Among the entries below, the lines from the one with "orange traffic cone: 2 -> 1" up to and including the one with "turquoise cube: 5 -> 3" are to be restated exactly, without pictures.

DATA FOR THIS EXERCISE below:

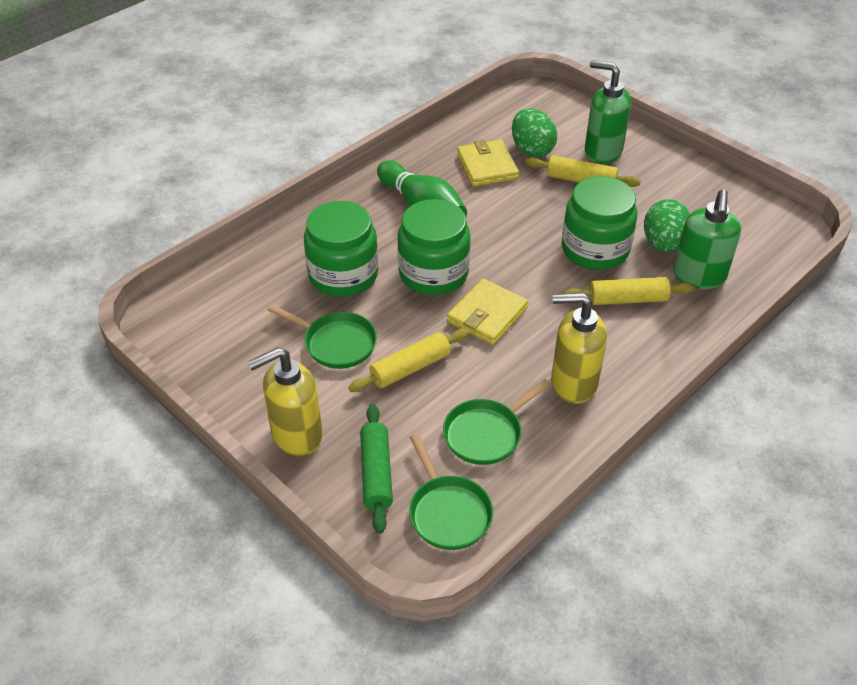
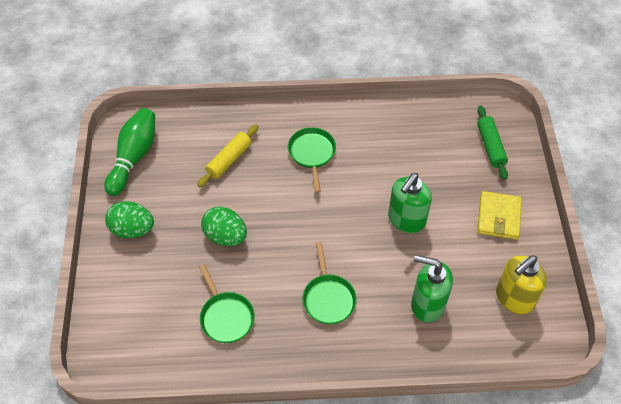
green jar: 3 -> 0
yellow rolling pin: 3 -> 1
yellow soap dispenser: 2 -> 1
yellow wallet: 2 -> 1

End of DATA FOR THIS EXERCISE.
DATA FOR THIS EXERCISE below:

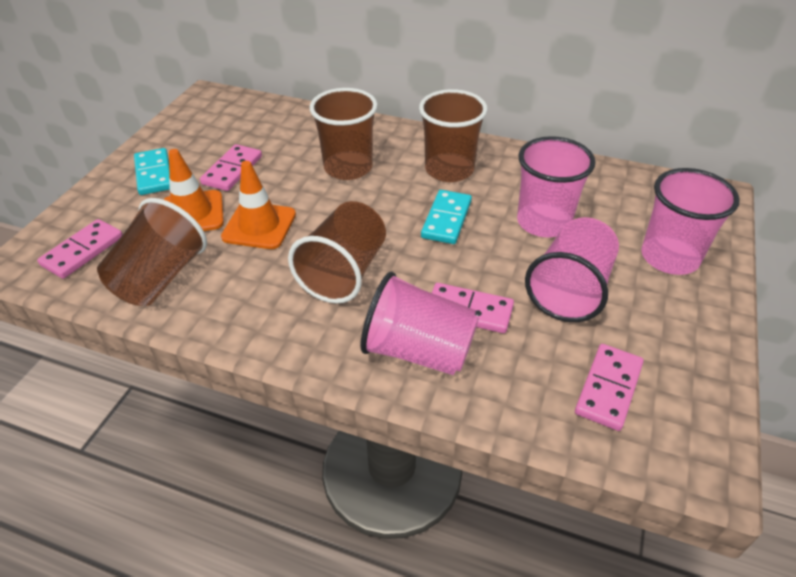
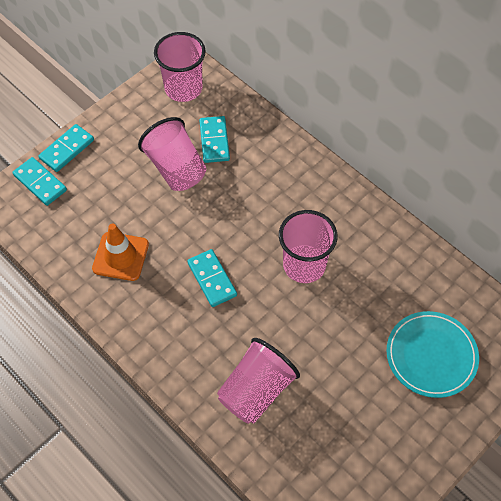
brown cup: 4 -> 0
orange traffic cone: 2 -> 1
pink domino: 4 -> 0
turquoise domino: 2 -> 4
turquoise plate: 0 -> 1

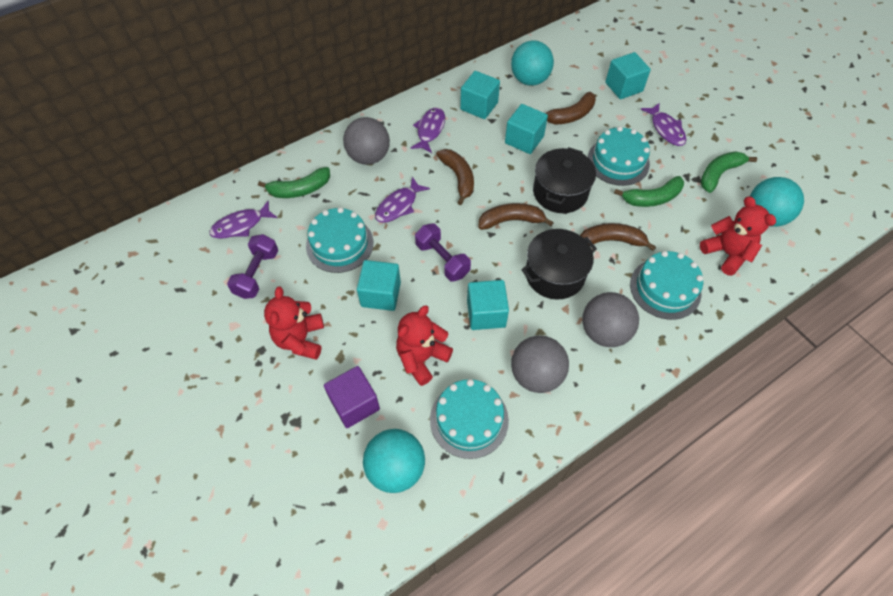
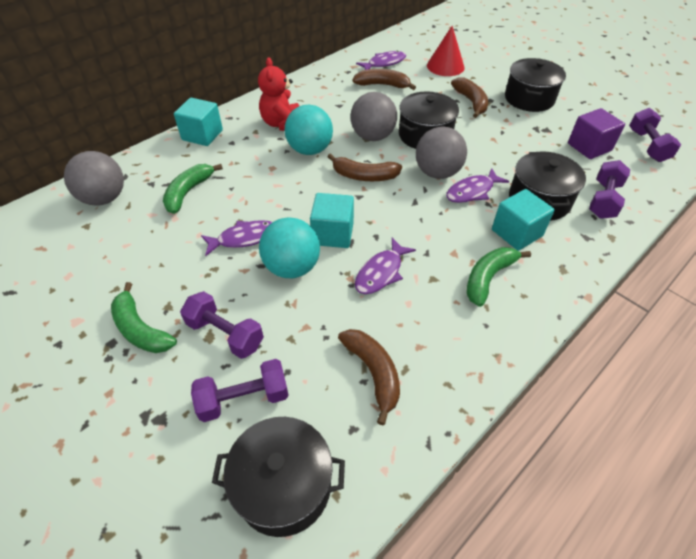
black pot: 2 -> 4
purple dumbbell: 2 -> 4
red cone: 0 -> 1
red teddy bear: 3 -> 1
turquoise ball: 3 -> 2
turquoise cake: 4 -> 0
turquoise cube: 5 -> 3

End of DATA FOR THIS EXERCISE.

→ ANSWER SPACE:
orange traffic cone: 2 -> 1
pink domino: 4 -> 0
turquoise domino: 2 -> 4
turquoise plate: 0 -> 1

black pot: 2 -> 4
purple dumbbell: 2 -> 4
red cone: 0 -> 1
red teddy bear: 3 -> 1
turquoise ball: 3 -> 2
turquoise cake: 4 -> 0
turquoise cube: 5 -> 3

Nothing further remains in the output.